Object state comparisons
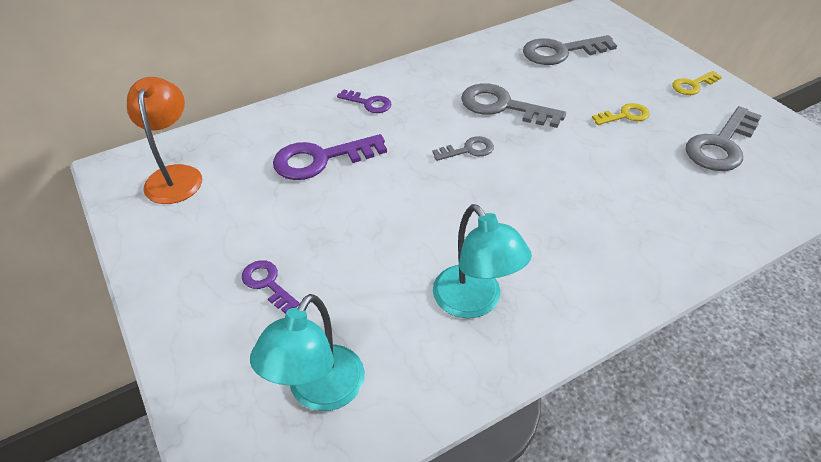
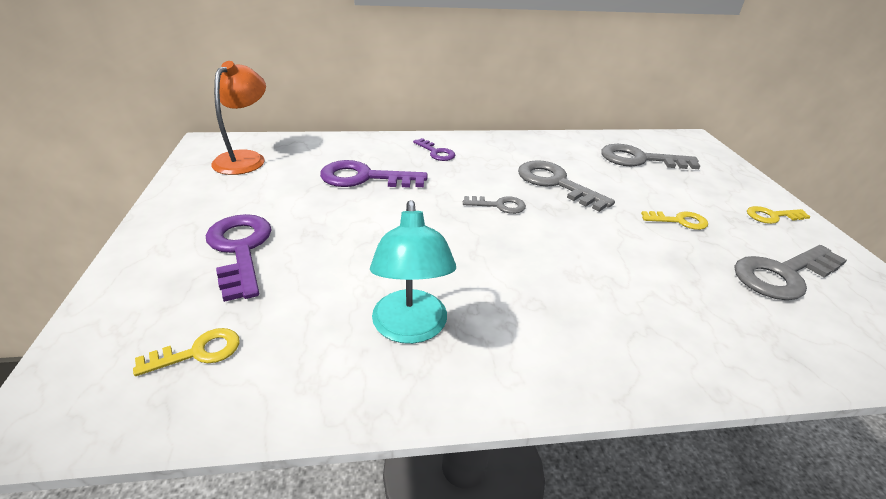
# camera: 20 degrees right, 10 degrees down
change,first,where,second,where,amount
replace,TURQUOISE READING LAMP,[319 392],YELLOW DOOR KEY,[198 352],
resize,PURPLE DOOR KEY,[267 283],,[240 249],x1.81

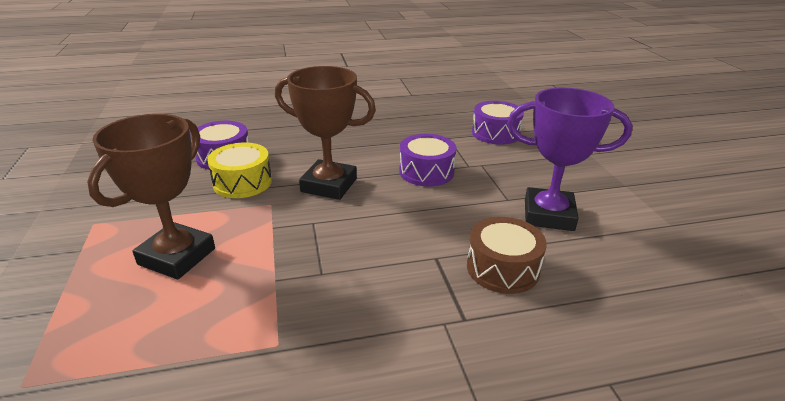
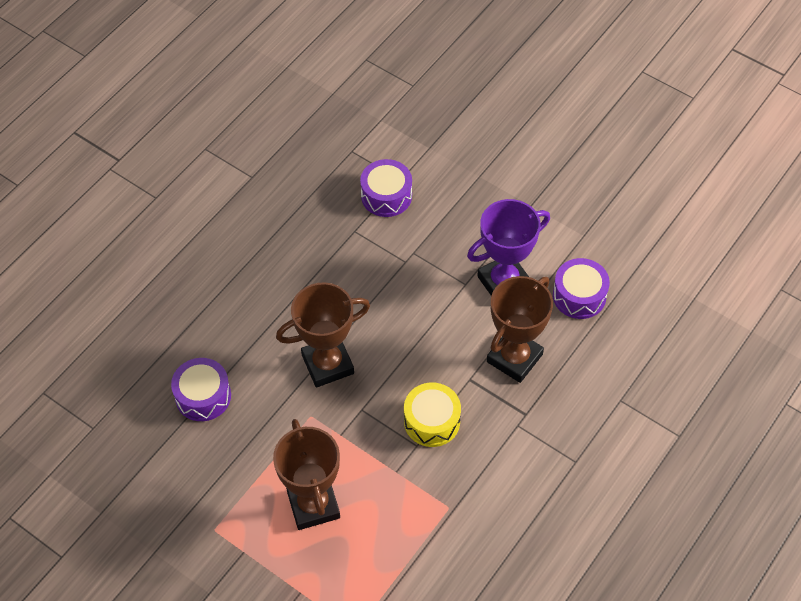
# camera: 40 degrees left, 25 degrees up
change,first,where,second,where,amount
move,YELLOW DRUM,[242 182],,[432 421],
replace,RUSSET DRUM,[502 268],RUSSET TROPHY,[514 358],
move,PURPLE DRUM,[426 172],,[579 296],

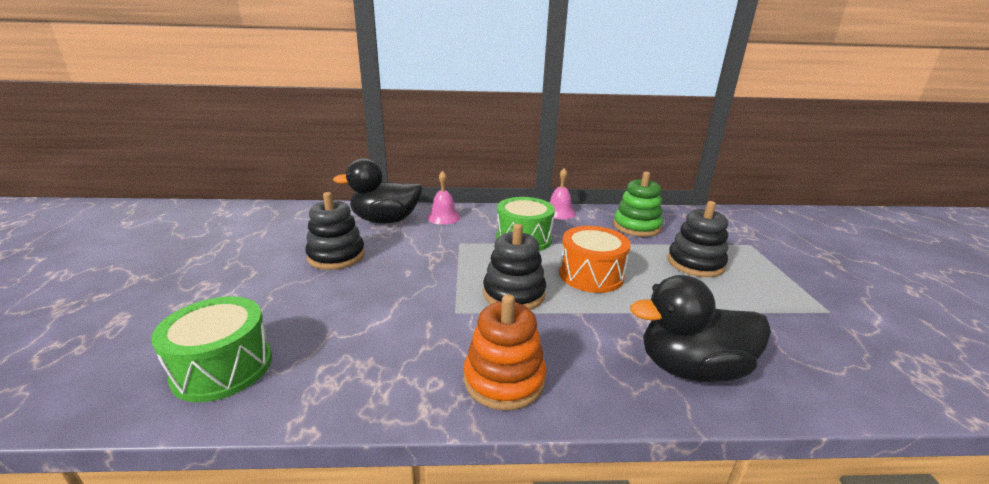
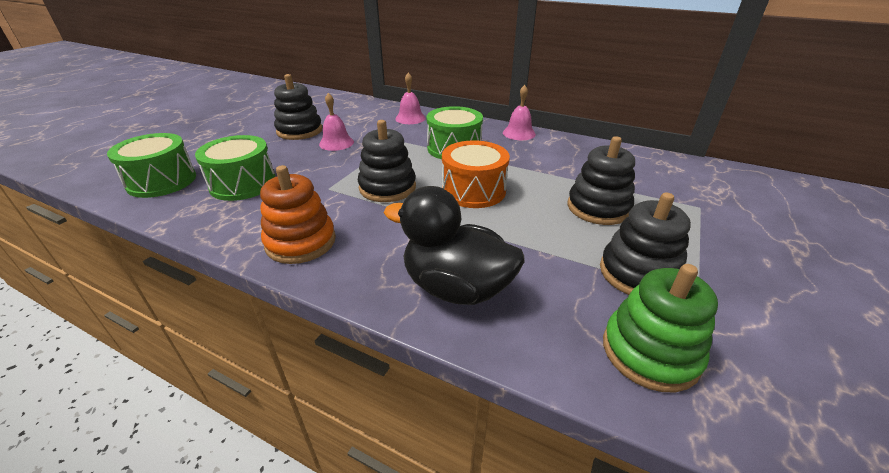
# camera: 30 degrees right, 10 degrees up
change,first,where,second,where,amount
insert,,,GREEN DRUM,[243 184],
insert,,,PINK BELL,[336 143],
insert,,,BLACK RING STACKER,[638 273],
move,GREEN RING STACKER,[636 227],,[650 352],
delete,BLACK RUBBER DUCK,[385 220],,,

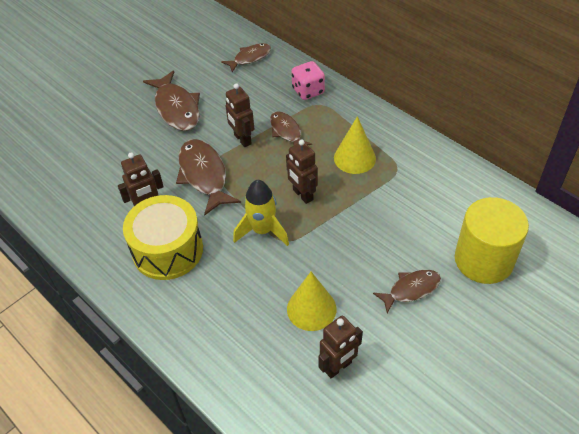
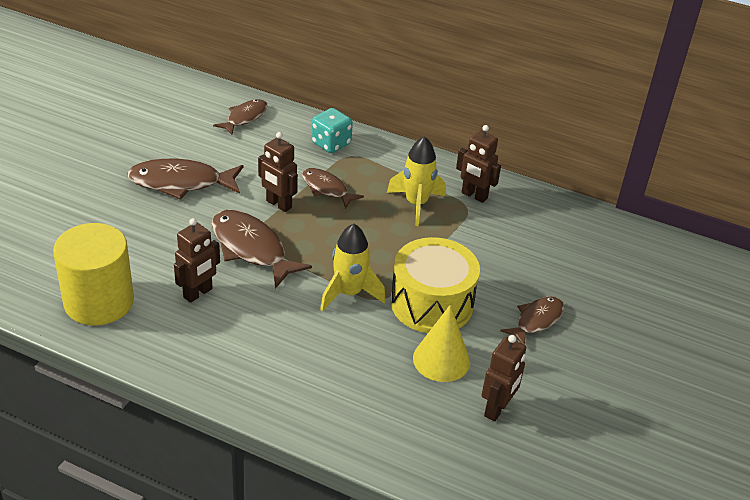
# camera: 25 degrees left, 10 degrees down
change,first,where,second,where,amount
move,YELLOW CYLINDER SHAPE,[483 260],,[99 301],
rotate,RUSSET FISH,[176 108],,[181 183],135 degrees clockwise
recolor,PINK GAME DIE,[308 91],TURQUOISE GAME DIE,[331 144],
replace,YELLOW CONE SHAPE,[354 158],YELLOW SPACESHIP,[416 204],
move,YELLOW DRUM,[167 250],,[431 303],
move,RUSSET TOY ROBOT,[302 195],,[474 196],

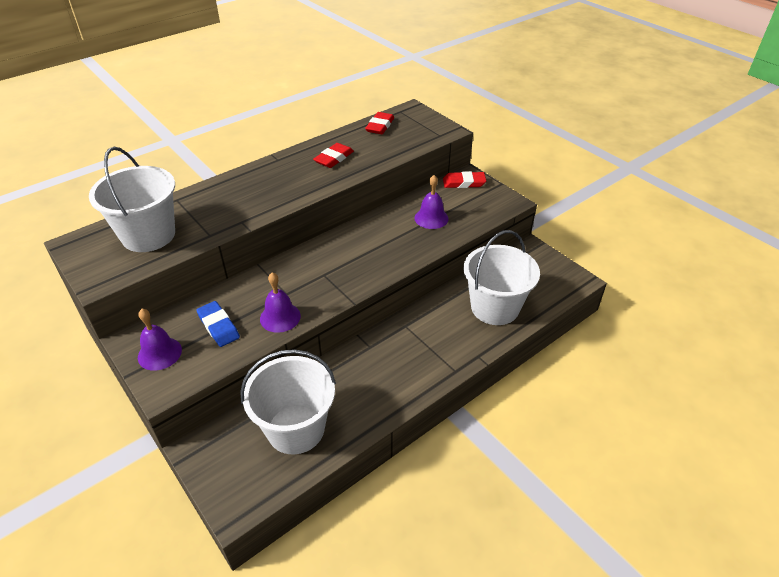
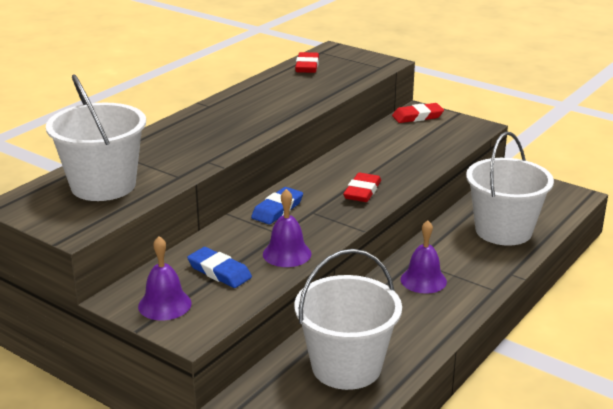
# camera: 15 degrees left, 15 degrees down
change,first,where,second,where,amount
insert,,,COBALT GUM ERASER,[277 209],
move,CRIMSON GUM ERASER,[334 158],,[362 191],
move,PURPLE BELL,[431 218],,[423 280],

:: What to work on ::
Each line of the data that holds the word "RUSSET" should be copied.

:: Written solution ::
replace,RUSSET DRUM,[502 268],RUSSET TROPHY,[514 358],
rotate,RUSSET FISH,[176 108],,[181 183],135 degrees clockwise
move,RUSSET TOY ROBOT,[302 195],,[474 196],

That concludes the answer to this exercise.